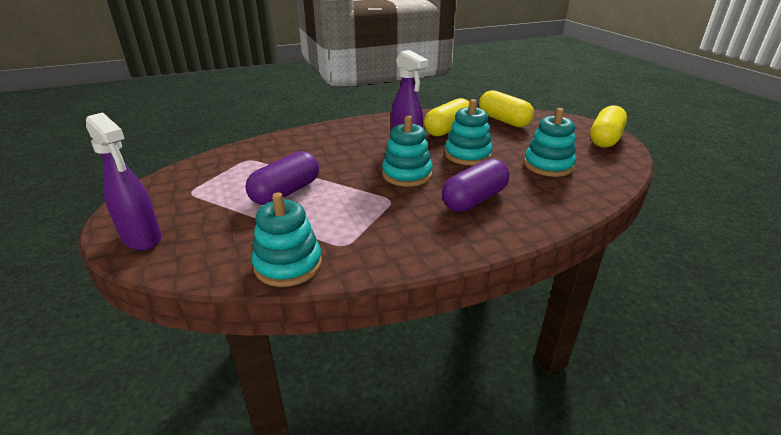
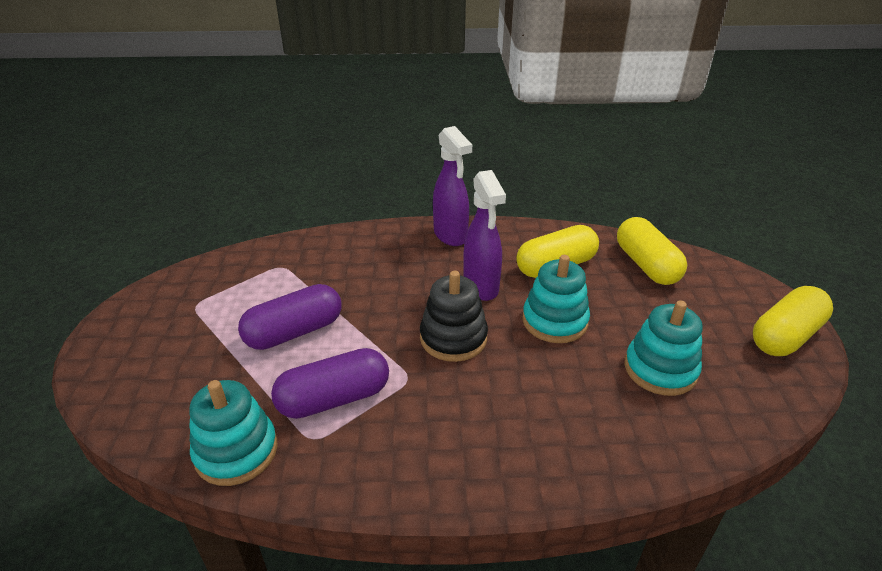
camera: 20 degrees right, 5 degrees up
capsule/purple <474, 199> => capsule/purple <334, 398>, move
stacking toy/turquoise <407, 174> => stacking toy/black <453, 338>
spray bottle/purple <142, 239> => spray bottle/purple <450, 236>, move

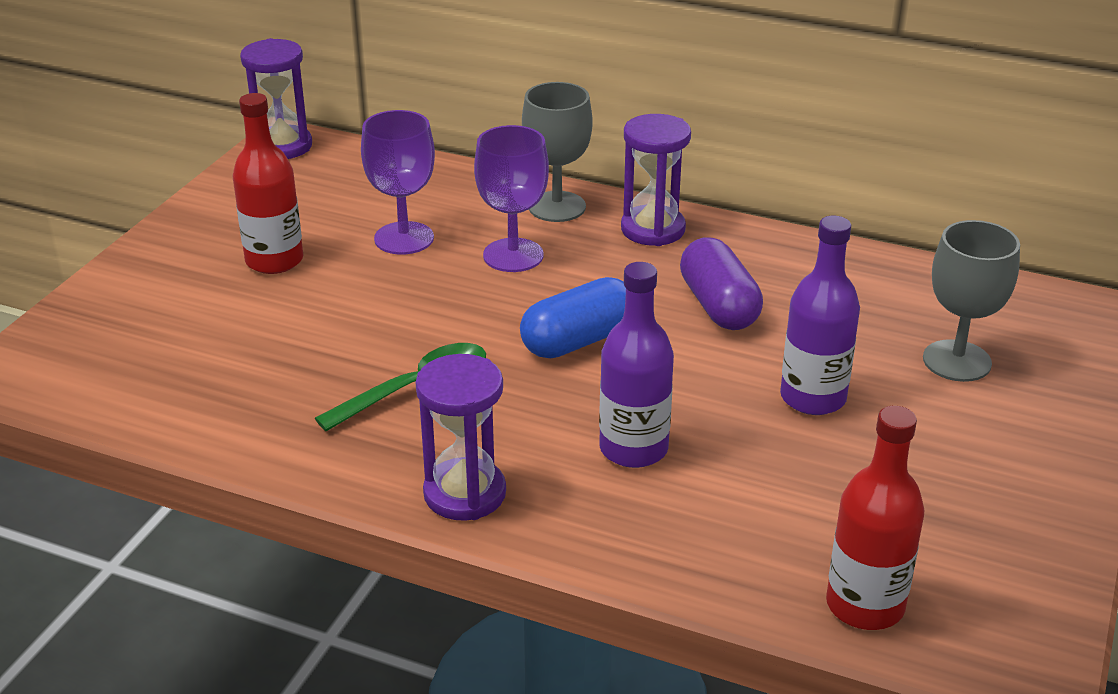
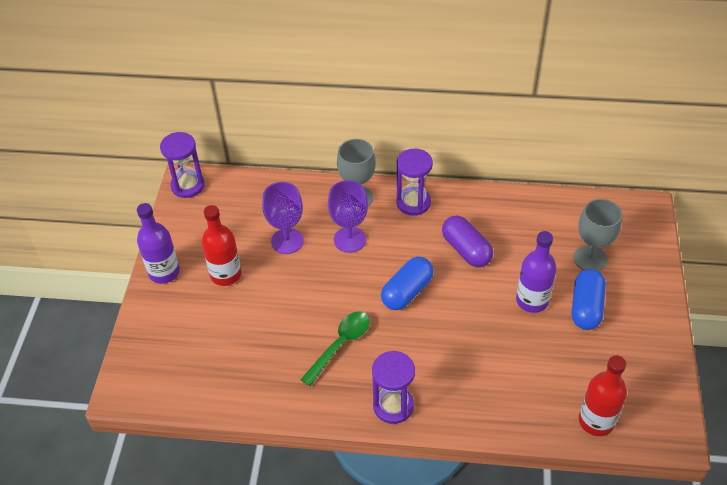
camera: 15 degrees left, 15 degrees up
bottle/purple <633, 449> => bottle/purple <164, 272>, move
nothing => capsule/blue <586, 307>

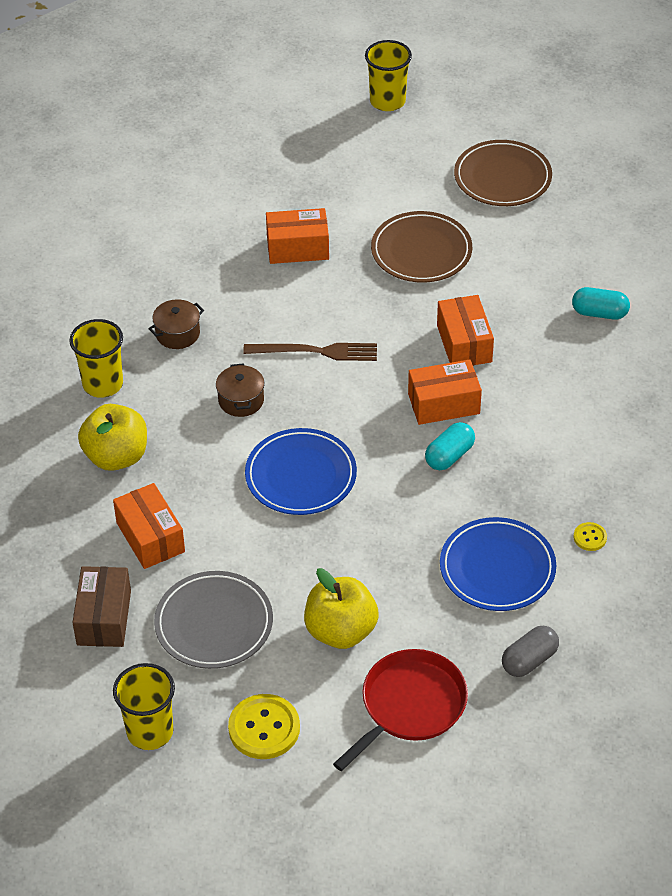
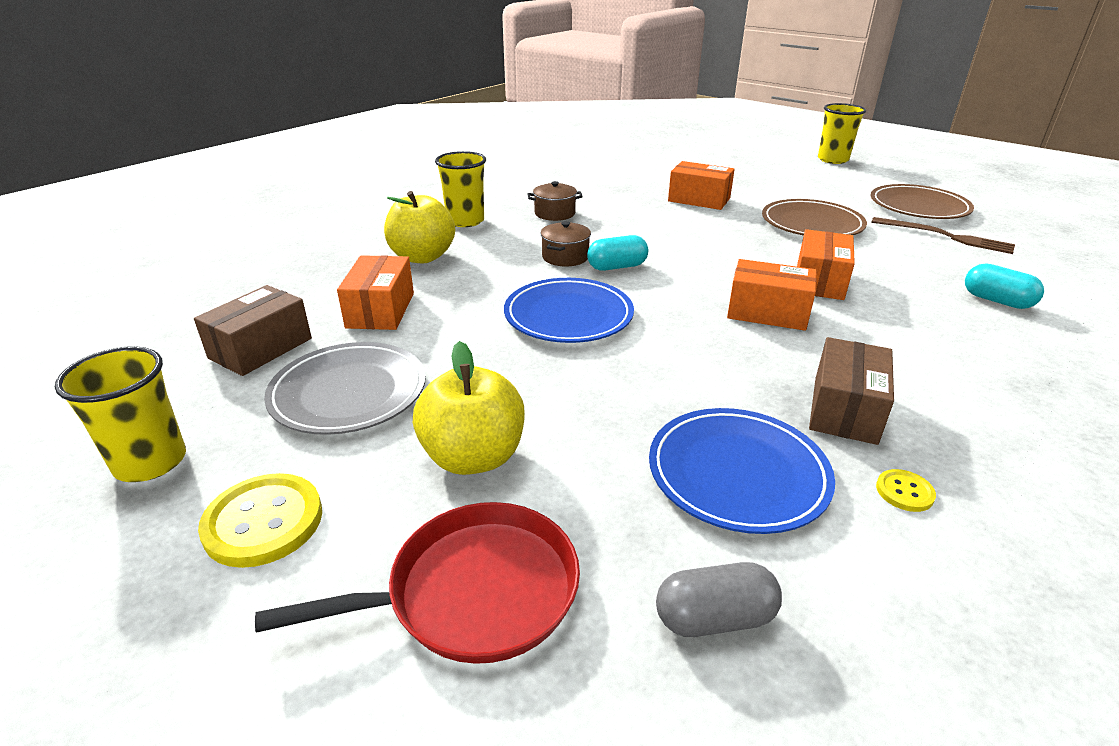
camera: 30 degrees right, 15 degrees down
capsule/turquoise <449, 456> => capsule/turquoise <617, 267>, move
nothing => box/brown <845, 410>
fork/brown <316, 351> => fork/brown <946, 236>, move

^^^^^^^^

ASSIGNMENT
Repeat word for word, leaving out the pictures, each line of the records from the line that holds "camera: 15 degrees left, 15 degrees up" through the final one.

REPLY
camera: 15 degrees left, 15 degrees up
bottle/purple <633, 449> => bottle/purple <164, 272>, move
nothing => capsule/blue <586, 307>

camera: 30 degrees right, 15 degrees down
capsule/turquoise <449, 456> => capsule/turquoise <617, 267>, move
nothing => box/brown <845, 410>
fork/brown <316, 351> => fork/brown <946, 236>, move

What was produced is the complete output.